Tell me how many lines in the data include "brick", and keep the reply to that number.

• **THE DATA**:
-=-=-=-=-

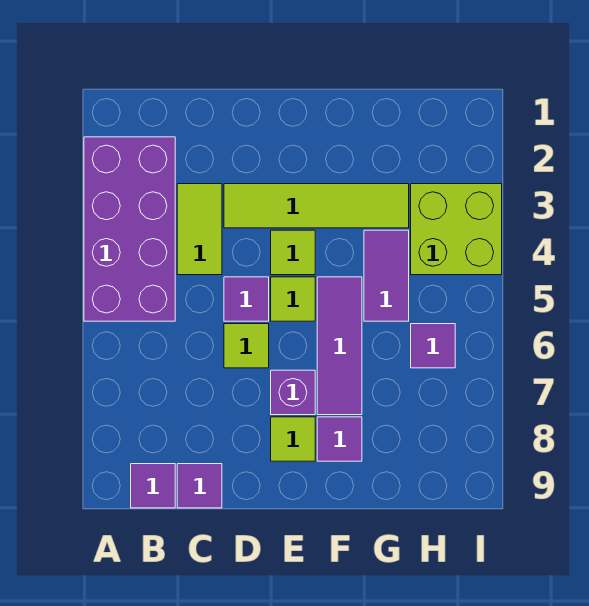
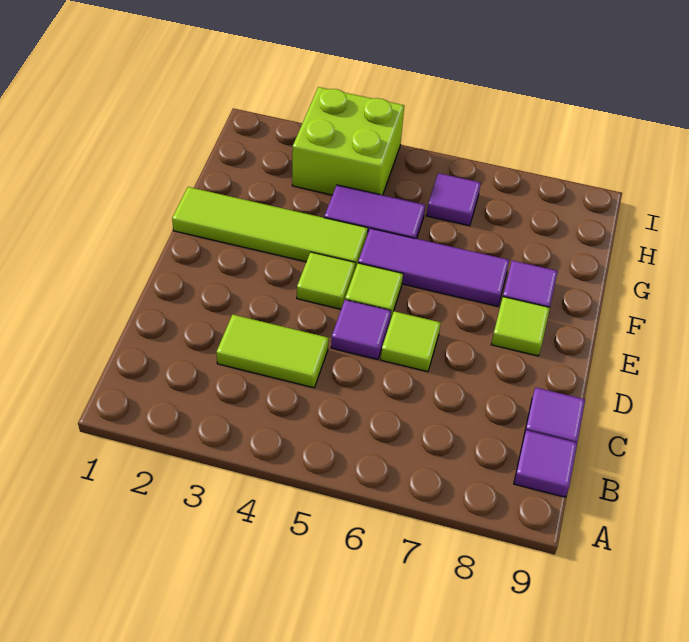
purple brick A2:B5 level 1 -> none
lime tile D3:G3 level 1 -> lime tile F1:F4 level 1
purple brick E7 level 1 -> none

-=-=-=-=-

• **OUTPUT BELOW**:
2